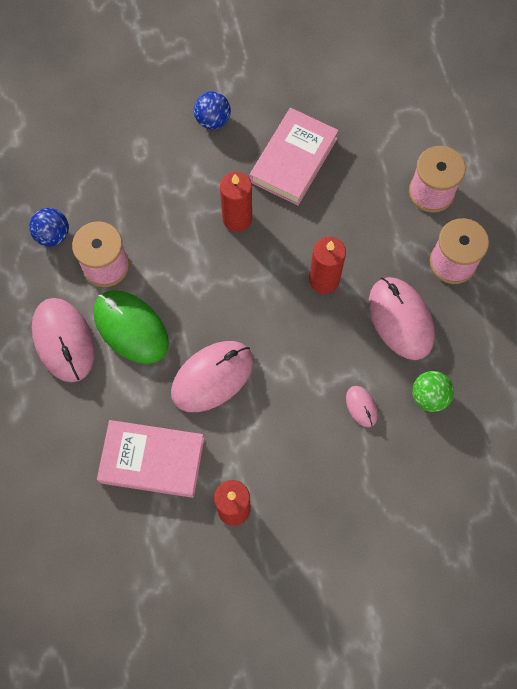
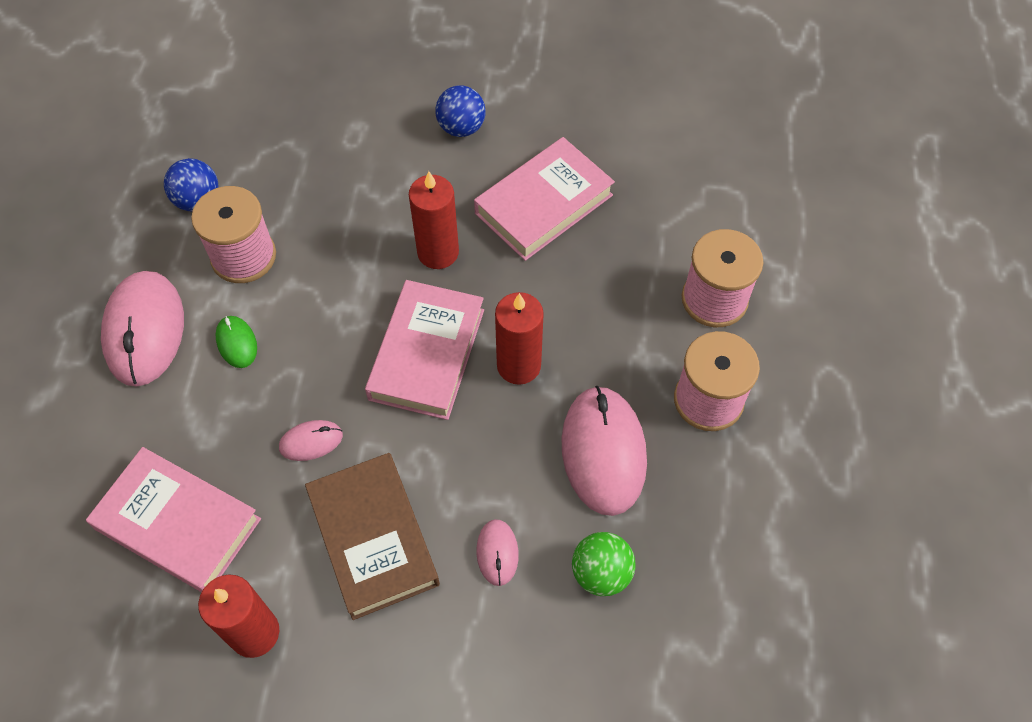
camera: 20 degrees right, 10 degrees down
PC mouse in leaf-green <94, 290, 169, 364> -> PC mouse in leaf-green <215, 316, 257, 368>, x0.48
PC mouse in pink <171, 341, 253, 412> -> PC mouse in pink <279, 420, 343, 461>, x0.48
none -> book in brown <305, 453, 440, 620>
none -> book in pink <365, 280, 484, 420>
===============
Work order
Omit the pictures, then output the rest of the listing exactly.

Exercise output
camera: 20 degrees right, 10 degrees down
PC mouse in leaf-green <94, 290, 169, 364> -> PC mouse in leaf-green <215, 316, 257, 368>, x0.48
PC mouse in pink <171, 341, 253, 412> -> PC mouse in pink <279, 420, 343, 461>, x0.48
none -> book in brown <305, 453, 440, 620>
none -> book in pink <365, 280, 484, 420>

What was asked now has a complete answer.